■ Work to complete: Transcribe all the data below exactly, leaving its pictures out.

■ Records for the task:

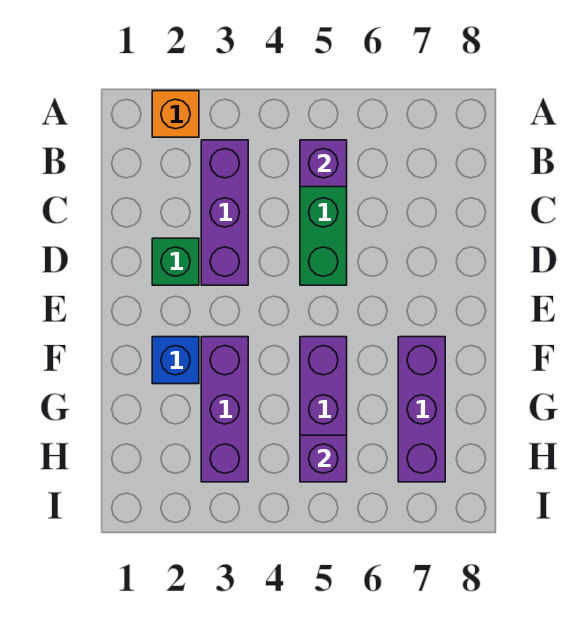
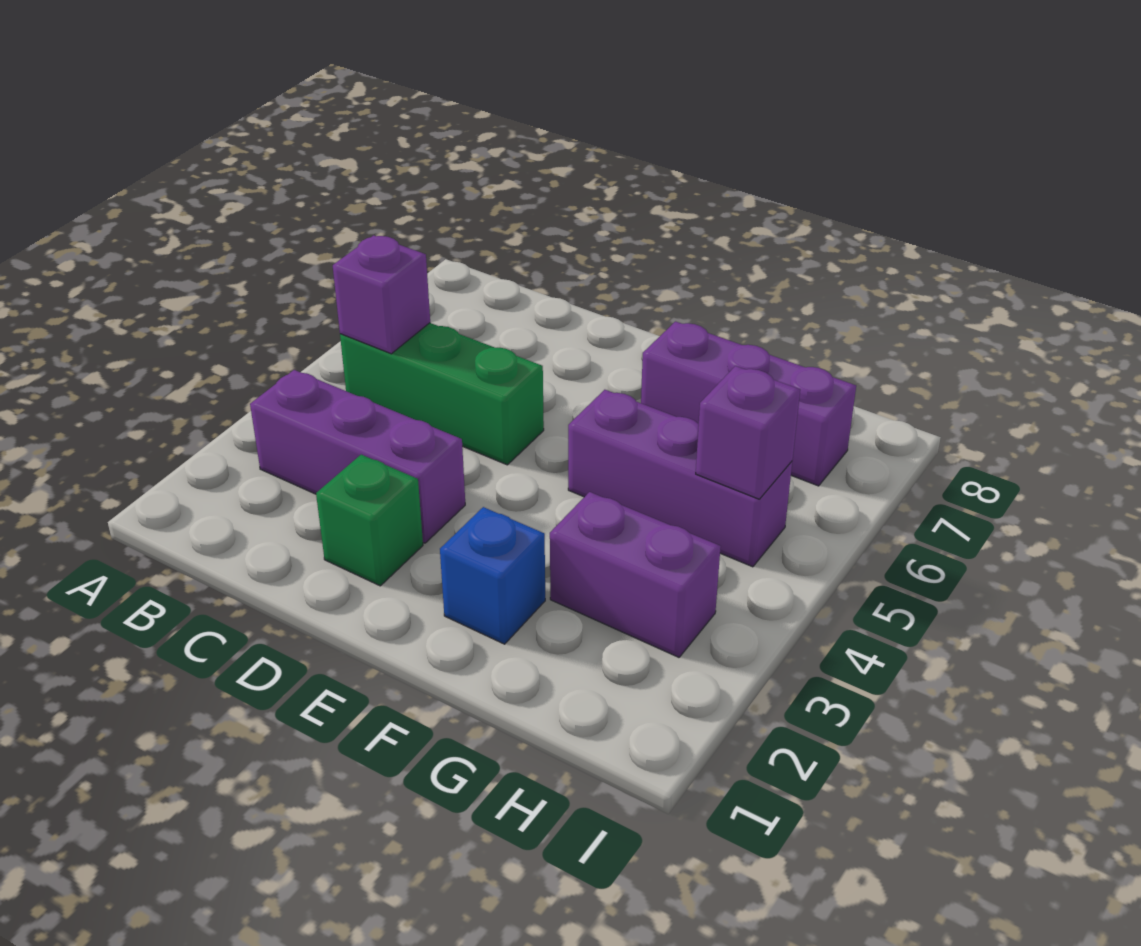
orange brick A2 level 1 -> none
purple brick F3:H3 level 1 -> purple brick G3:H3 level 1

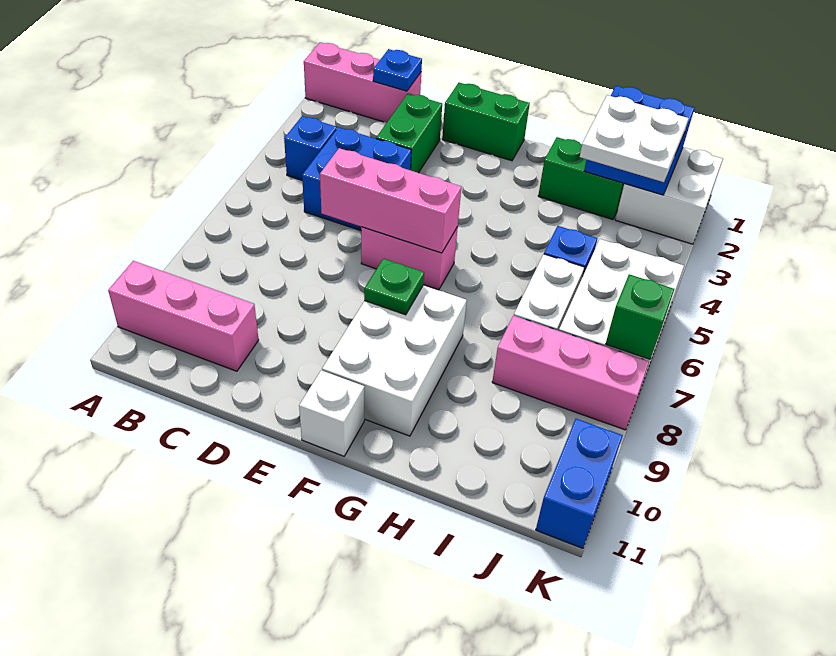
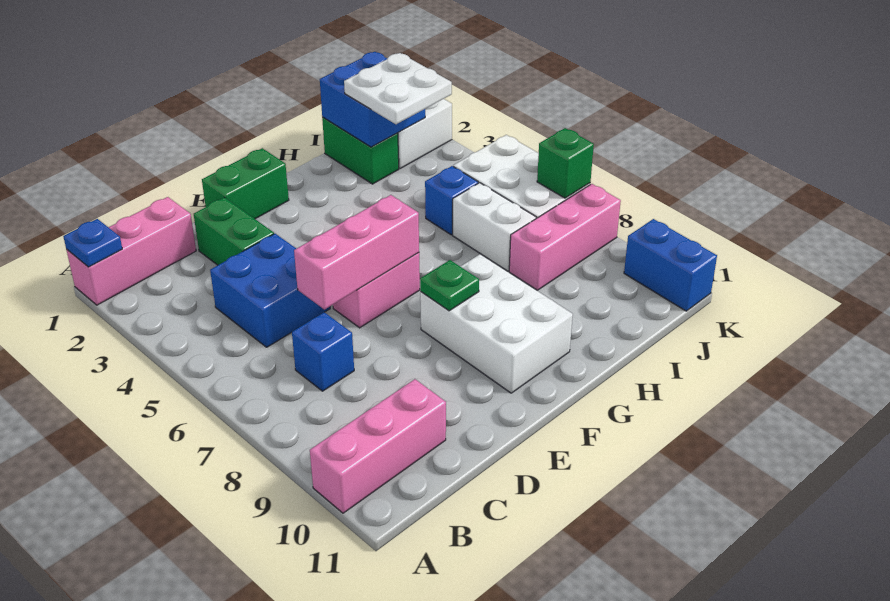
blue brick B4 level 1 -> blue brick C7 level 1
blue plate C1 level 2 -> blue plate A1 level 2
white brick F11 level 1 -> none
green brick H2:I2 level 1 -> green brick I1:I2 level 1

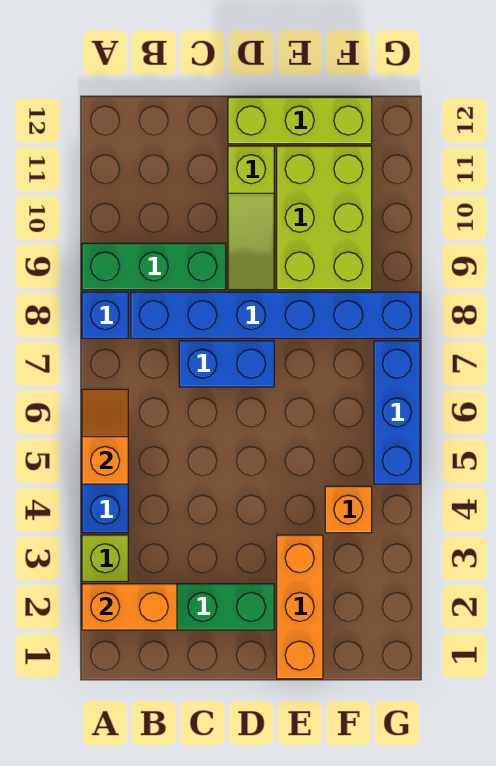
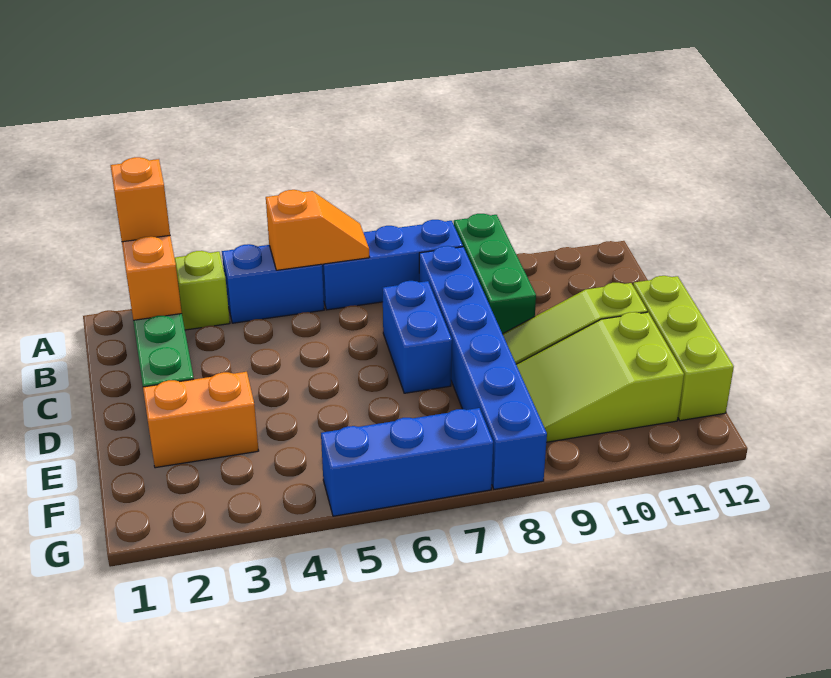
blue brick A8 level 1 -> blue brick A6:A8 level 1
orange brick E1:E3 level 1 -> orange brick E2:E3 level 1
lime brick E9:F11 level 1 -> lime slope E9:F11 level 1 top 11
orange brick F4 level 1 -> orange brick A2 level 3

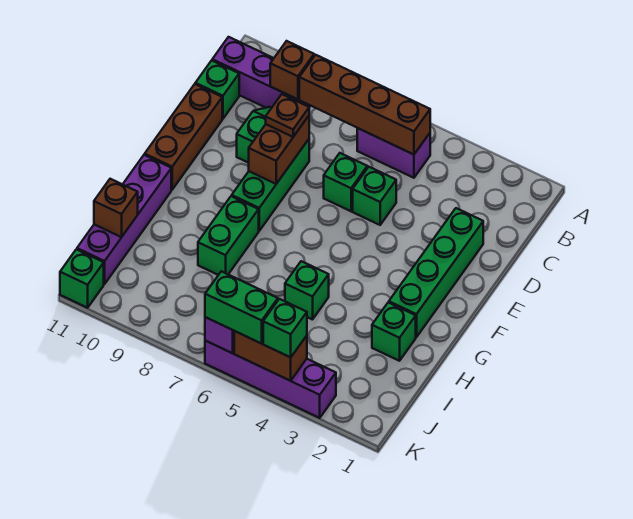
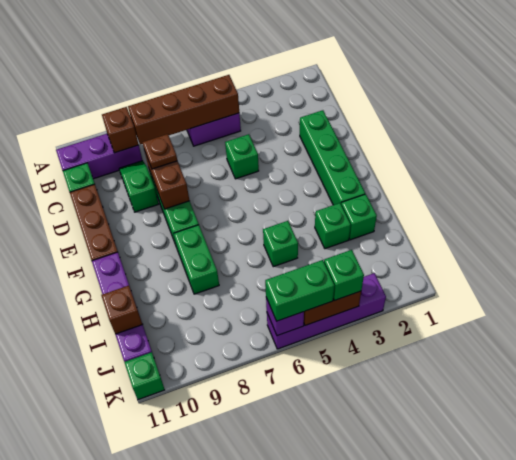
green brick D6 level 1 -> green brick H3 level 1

■ Solved exercise:
orange brick A2 level 1 -> none
purple brick F3:H3 level 1 -> purple brick G3:H3 level 1

blue brick B4 level 1 -> blue brick C7 level 1
blue plate C1 level 2 -> blue plate A1 level 2
white brick F11 level 1 -> none
green brick H2:I2 level 1 -> green brick I1:I2 level 1

blue brick A8 level 1 -> blue brick A6:A8 level 1
orange brick E1:E3 level 1 -> orange brick E2:E3 level 1
lime brick E9:F11 level 1 -> lime slope E9:F11 level 1 top 11
orange brick F4 level 1 -> orange brick A2 level 3

green brick D6 level 1 -> green brick H3 level 1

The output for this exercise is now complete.